Collected material:
-- Opening Marker --
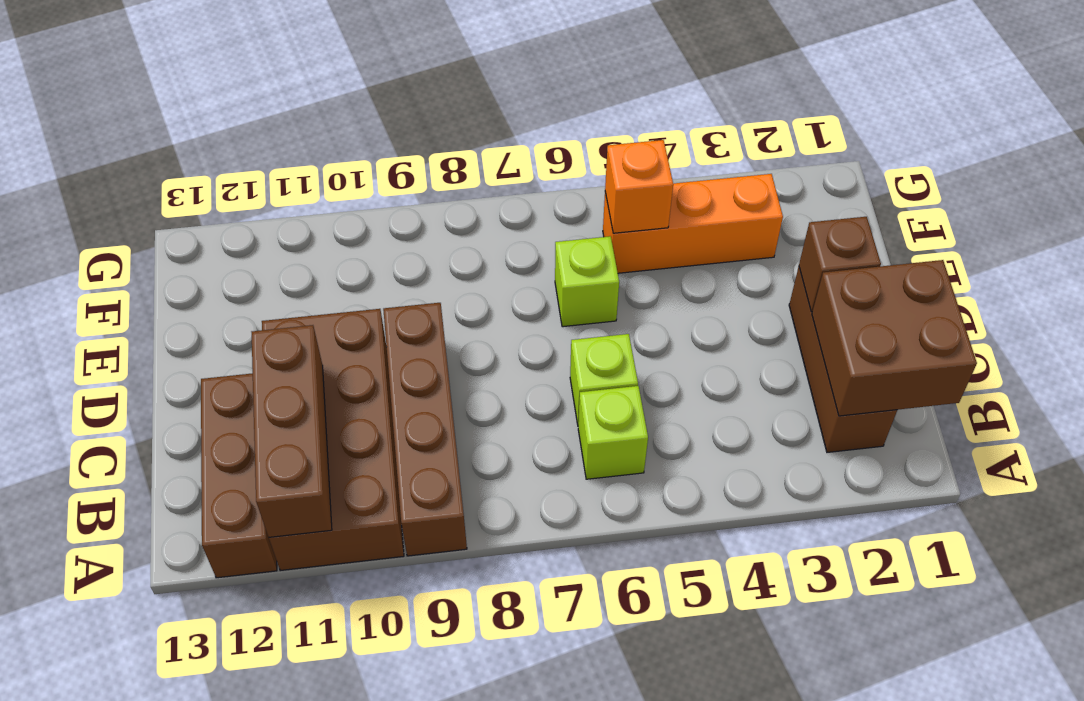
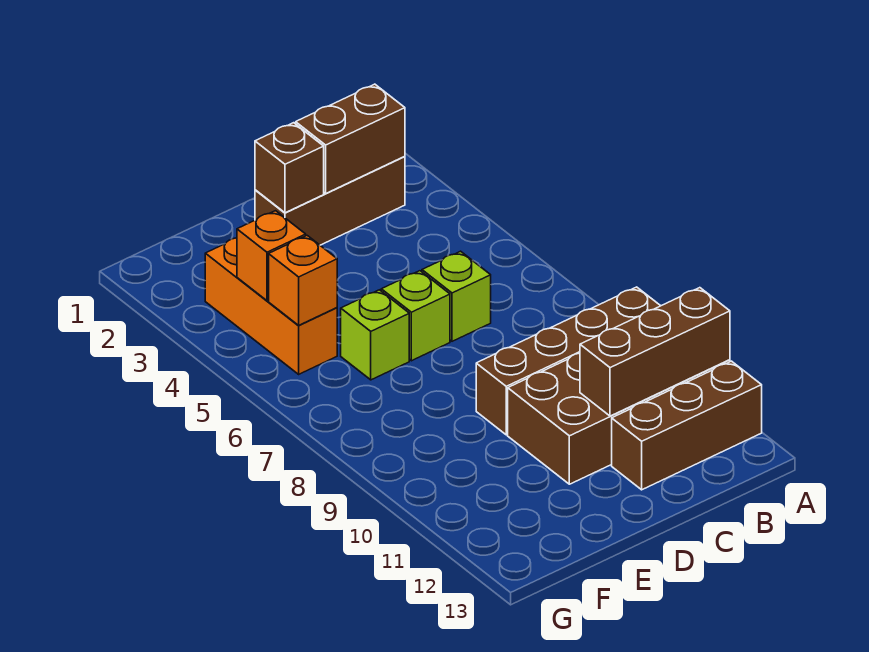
brown brick B1:C2 level 2 -> brown brick B2:C2 level 2
lime brick B6 level 1 -> lime brick D6 level 1
none -> orange brick F4 level 2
-- Closing Marker --
Directions: Repeat the data word for word, minus any pictures.

Task response:
brown brick B1:C2 level 2 -> brown brick B2:C2 level 2
lime brick B6 level 1 -> lime brick D6 level 1
none -> orange brick F4 level 2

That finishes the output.